**Data**

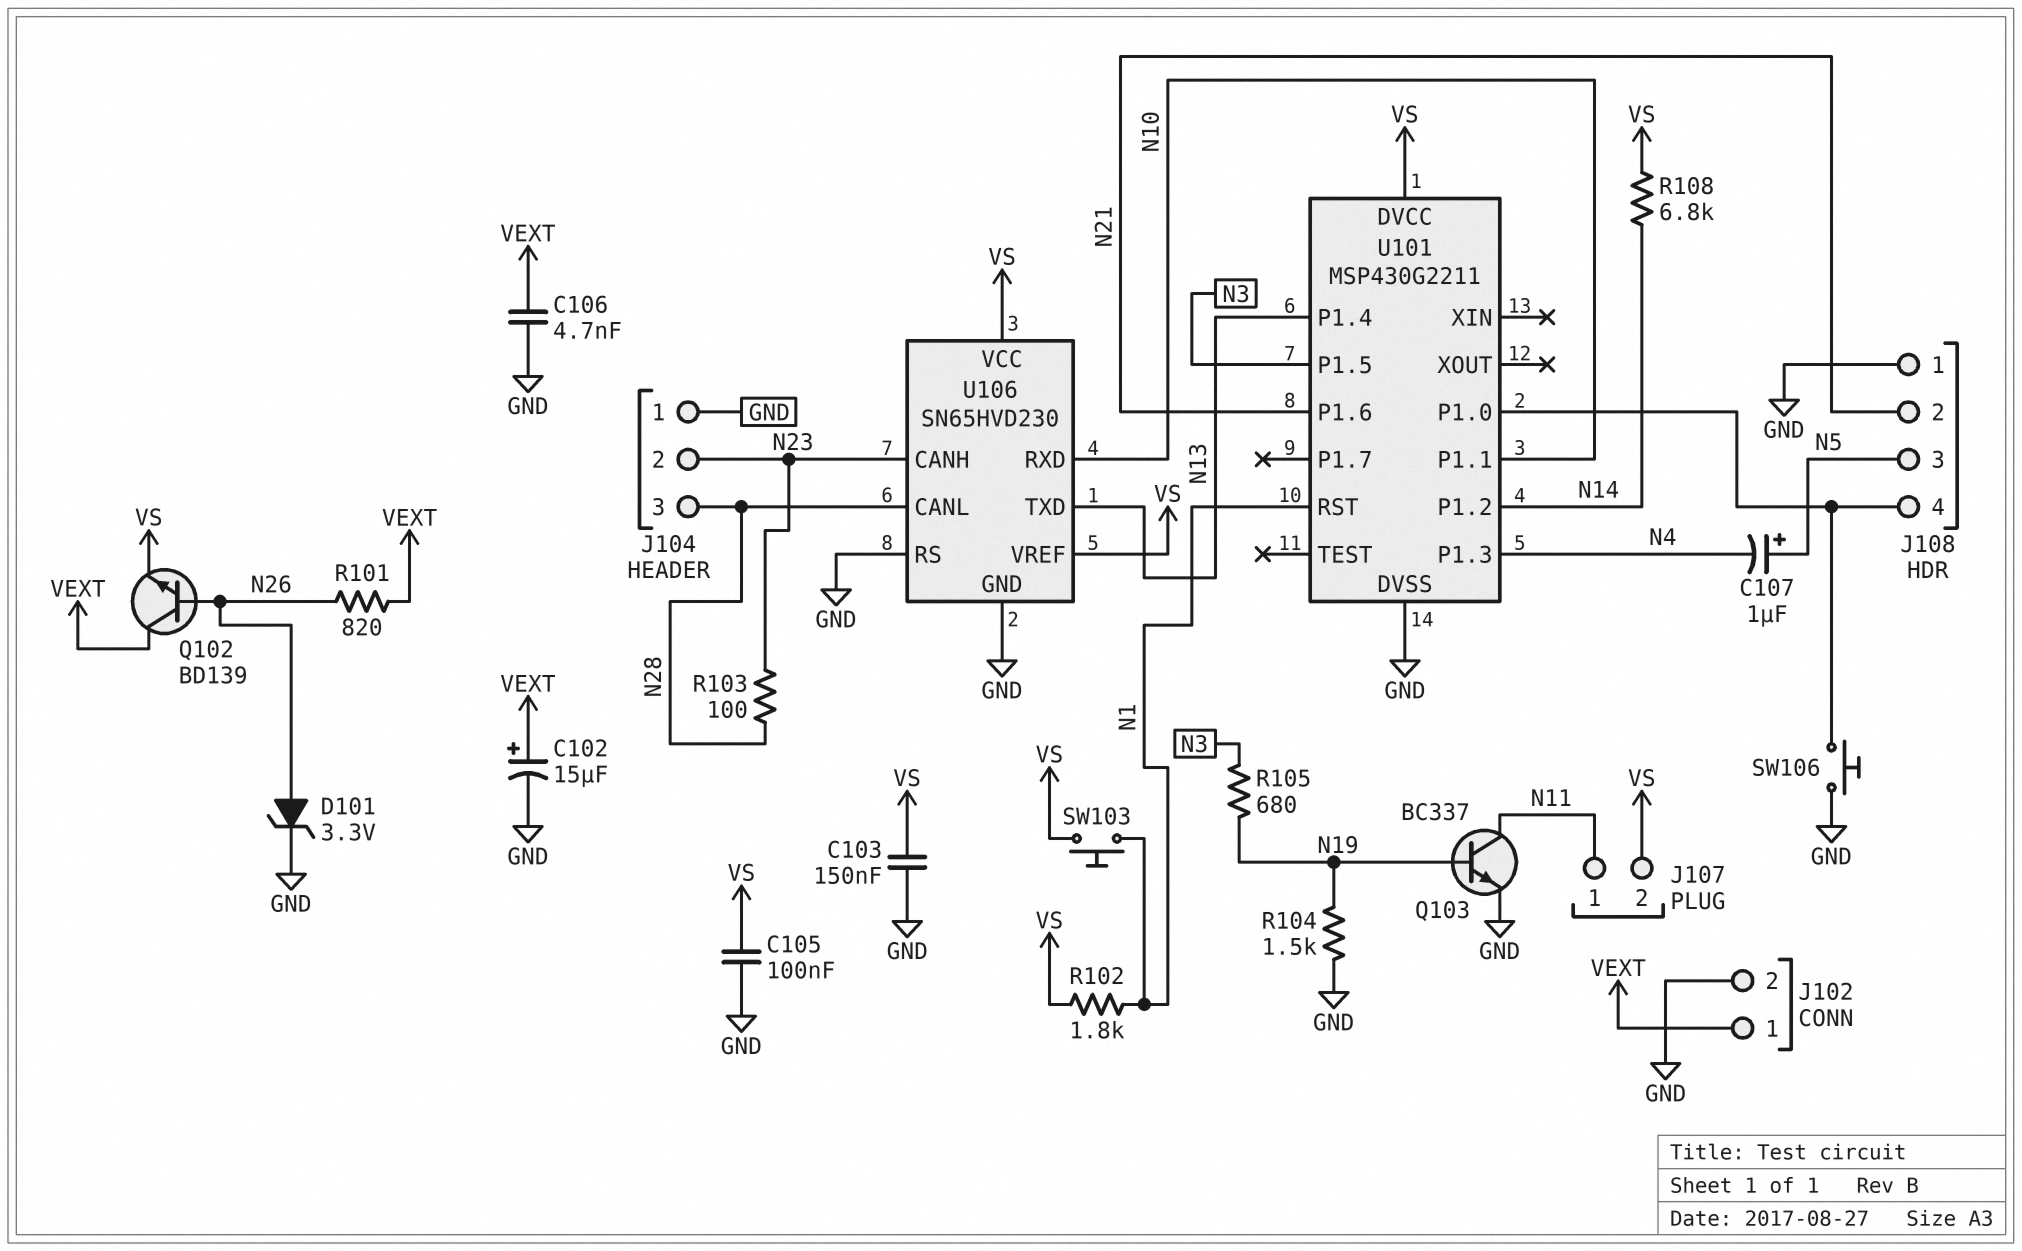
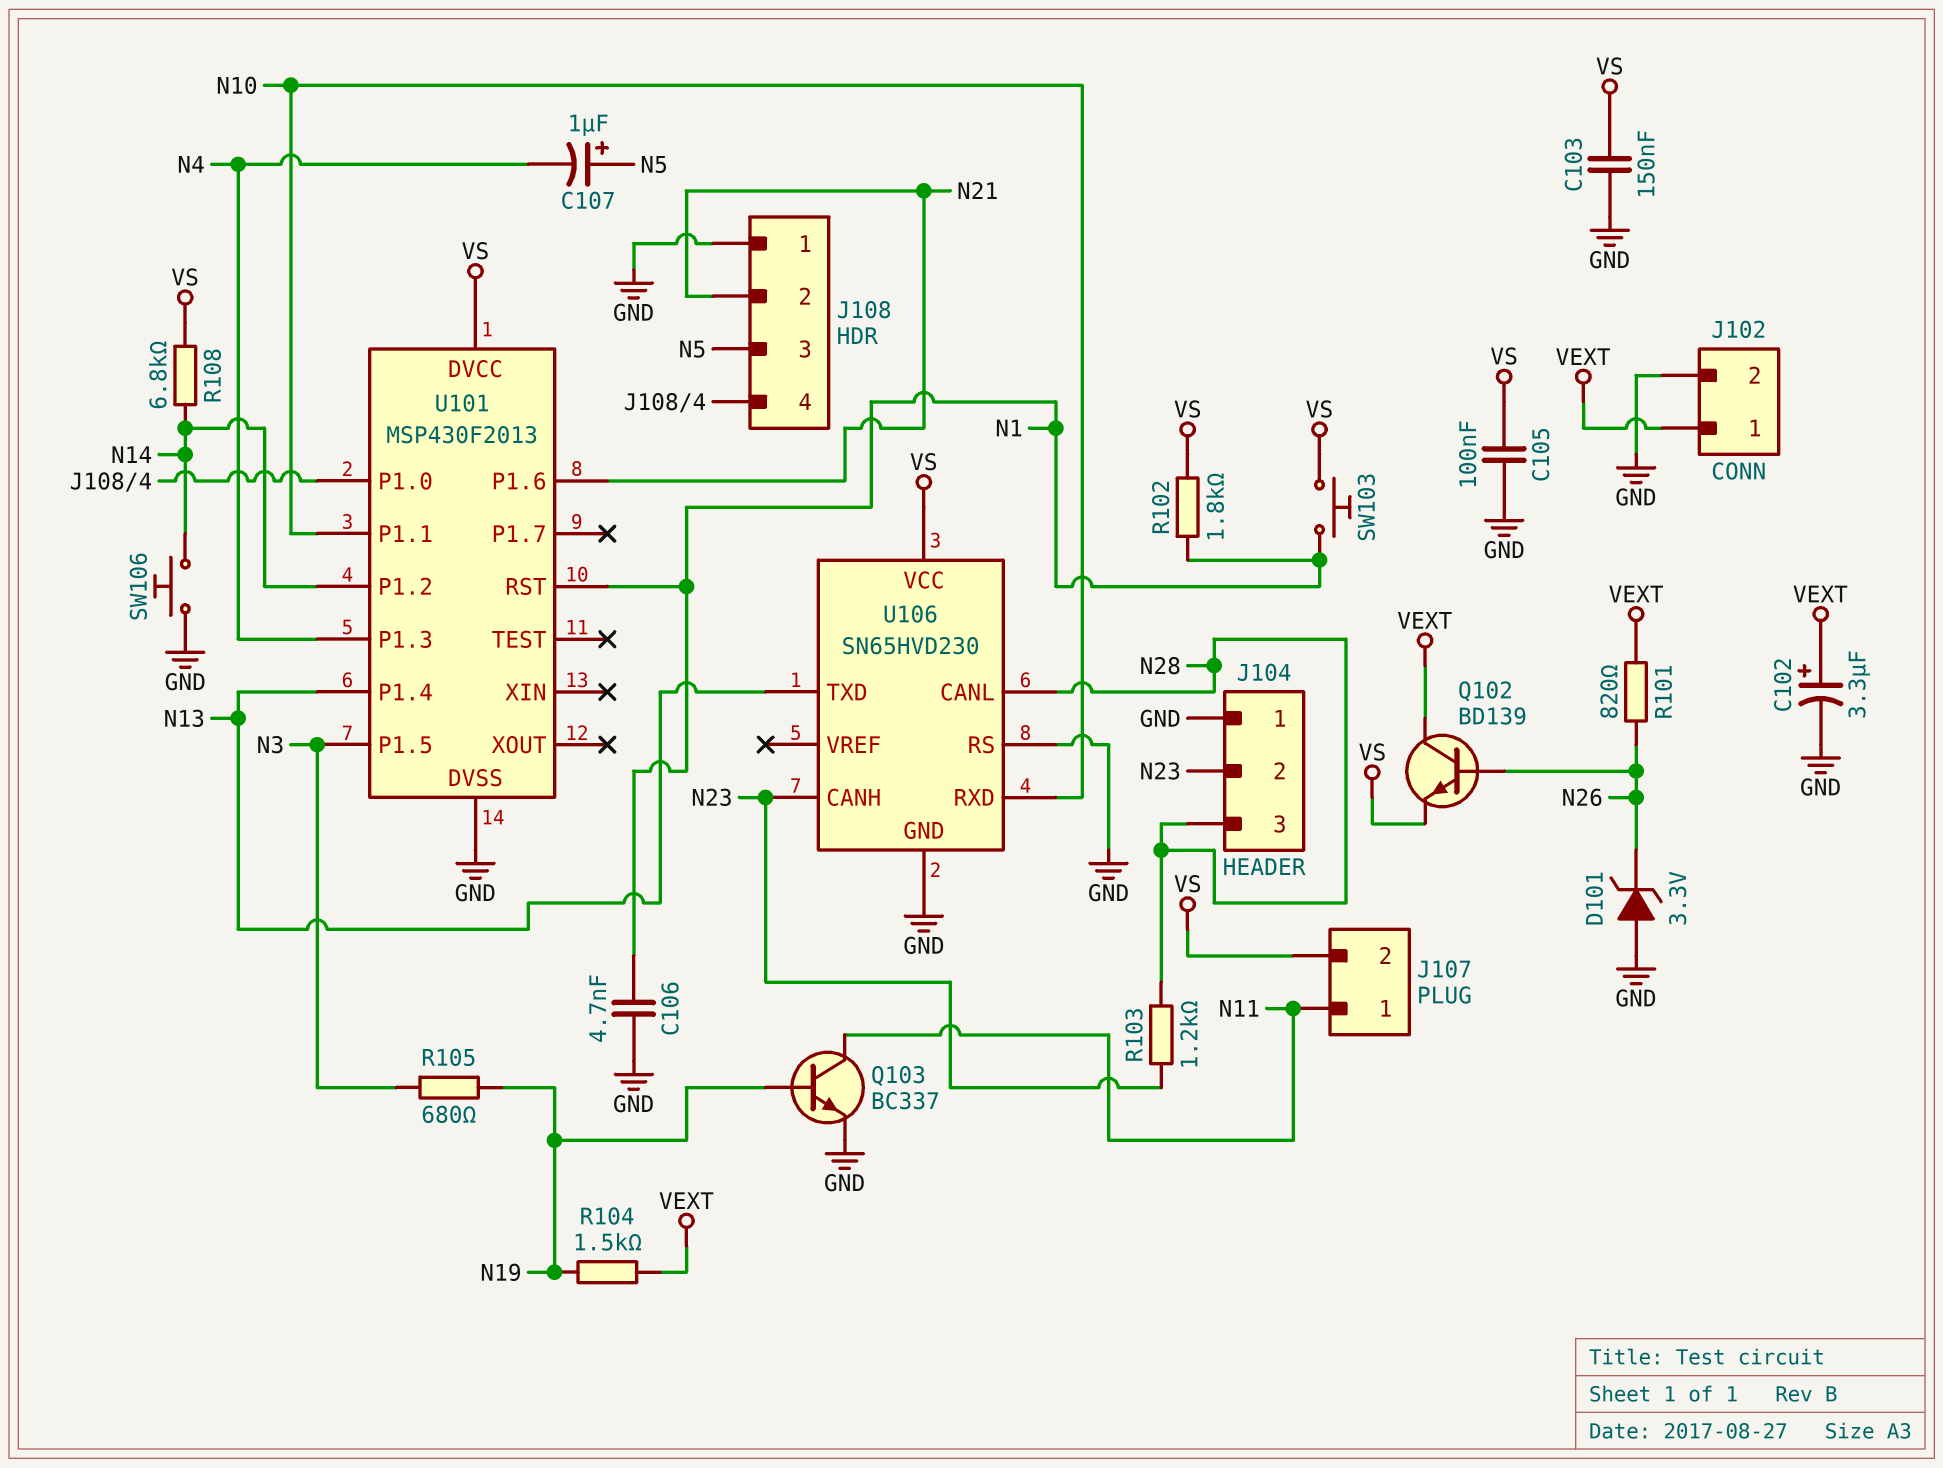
C102: 15uF (plus VEXT, minus GND) -> 3.3uF (plus VEXT, minus GND)
C106: 4.7nF (GND, VEXT) -> 4.7nF (GND, N1)
D101: zener 3.3V (A N26, K GND) -> zener 3.3V (A GND, K N26)
R103: 100 (N23, N28) -> 1.2k (N23, N28)
R104: 1.5k (GND, N19) -> 1.5k (N19, VEXT)
SW106: button (GND, J108/4) -> button (GND, N14)
U101: MSP430G2211 -> MSP430F2013
U106 pin VREF: VS -> none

**Work order**
Provide the listing above once more, exactly, with the pictures removed.

**Answer box**
C102: 15uF (plus VEXT, minus GND) -> 3.3uF (plus VEXT, minus GND)
C106: 4.7nF (GND, VEXT) -> 4.7nF (GND, N1)
D101: zener 3.3V (A N26, K GND) -> zener 3.3V (A GND, K N26)
R103: 100 (N23, N28) -> 1.2k (N23, N28)
R104: 1.5k (GND, N19) -> 1.5k (N19, VEXT)
SW106: button (GND, J108/4) -> button (GND, N14)
U101: MSP430G2211 -> MSP430F2013
U106 pin VREF: VS -> none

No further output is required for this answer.